• Task objective:
Using the listing below, set down each line from the line containing "purple_linalamek; after=orange_linalamek" through the line containing "type=exchanged; before=blue_vamugabun; after=white_milivoko", both ends included, exactly and with nothing added.

• Data provided:
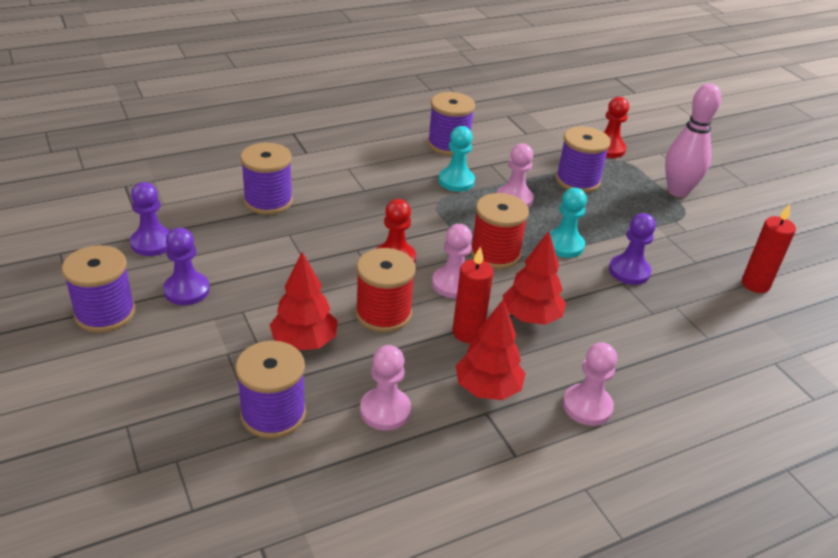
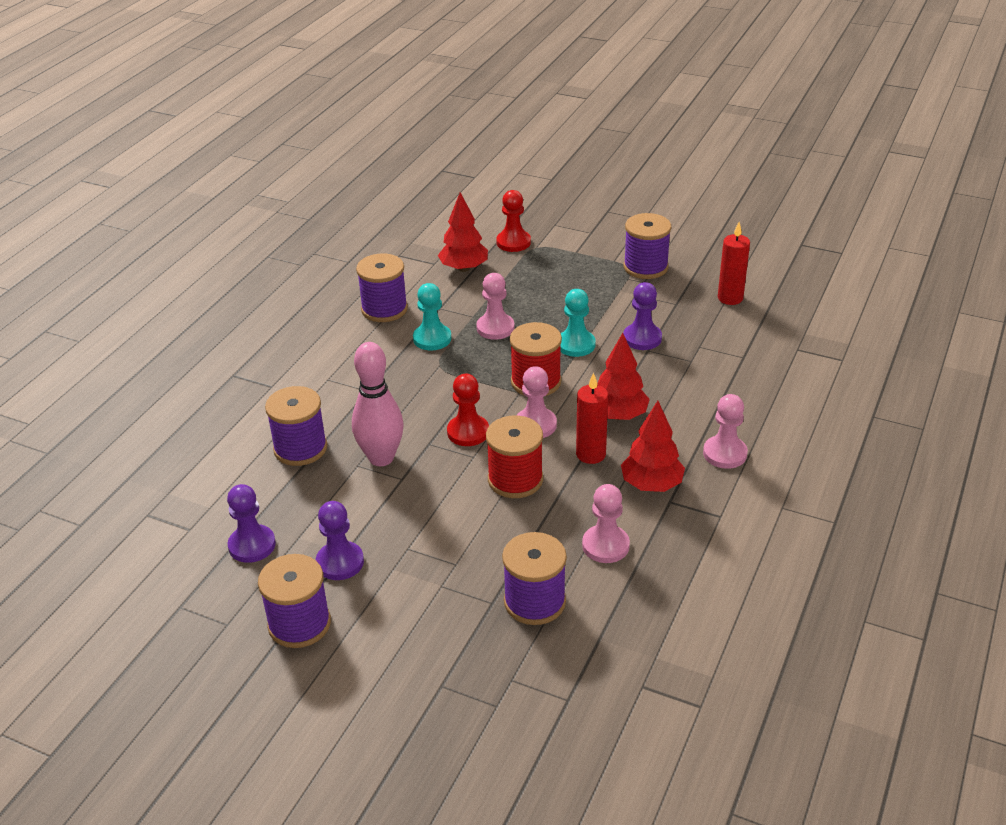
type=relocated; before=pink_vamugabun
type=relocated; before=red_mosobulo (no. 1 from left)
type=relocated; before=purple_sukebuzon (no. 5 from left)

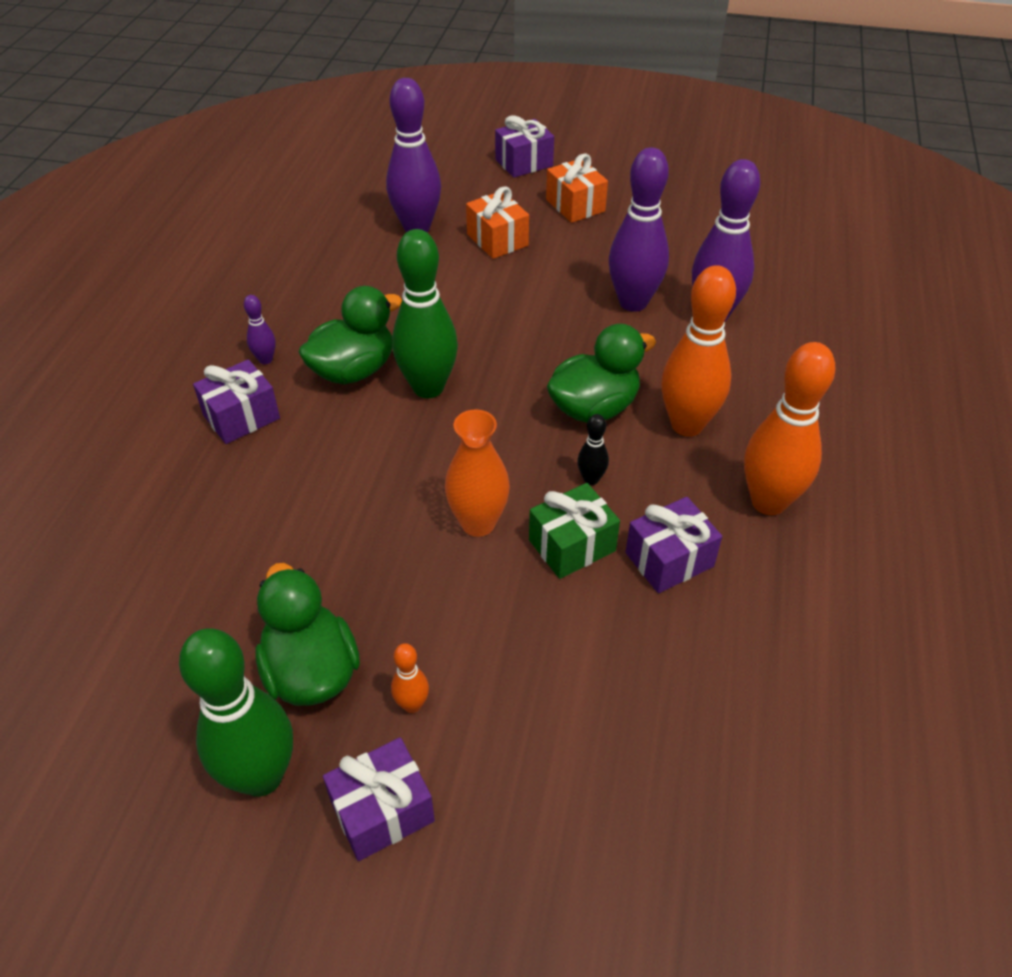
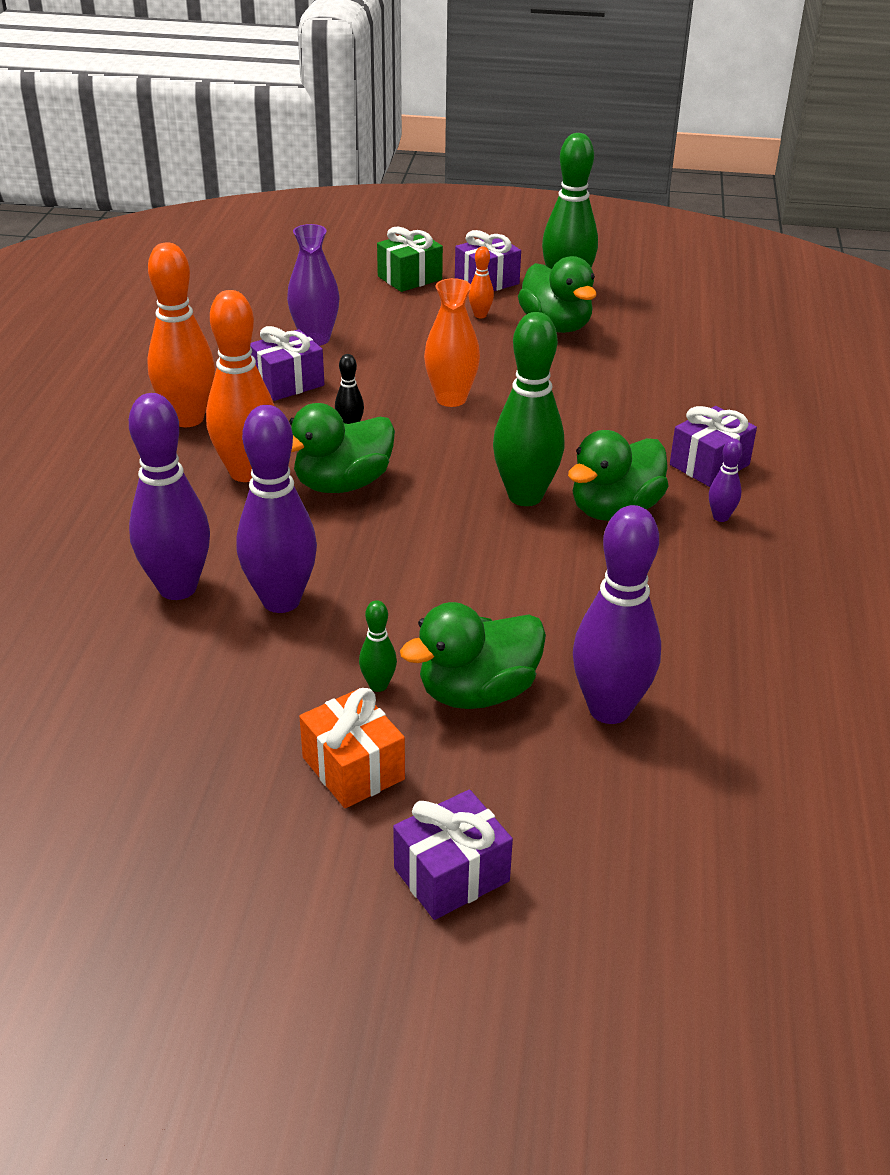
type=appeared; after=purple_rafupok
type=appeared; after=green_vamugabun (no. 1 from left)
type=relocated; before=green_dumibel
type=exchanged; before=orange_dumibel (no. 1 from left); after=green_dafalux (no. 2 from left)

--

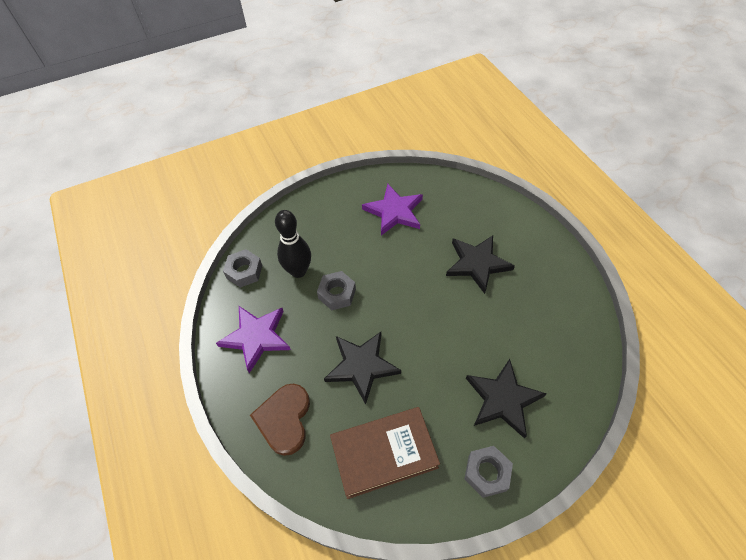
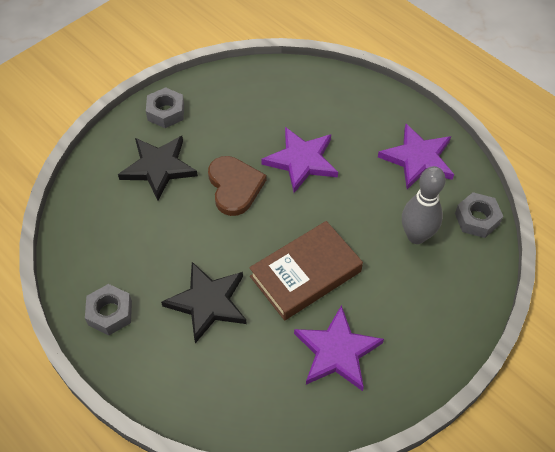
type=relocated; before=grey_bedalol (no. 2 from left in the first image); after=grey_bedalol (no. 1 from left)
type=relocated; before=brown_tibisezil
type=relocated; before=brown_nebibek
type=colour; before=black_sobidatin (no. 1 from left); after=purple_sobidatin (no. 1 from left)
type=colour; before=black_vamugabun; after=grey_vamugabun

==

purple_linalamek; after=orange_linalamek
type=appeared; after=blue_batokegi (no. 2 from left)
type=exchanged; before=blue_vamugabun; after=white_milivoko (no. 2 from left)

• Exercise result:
purple_linalamek; after=orange_linalamek
type=appeared; after=blue_batokegi (no. 2 from left)
type=exchanged; before=blue_vamugabun; after=white_milivoko (no. 2 from left)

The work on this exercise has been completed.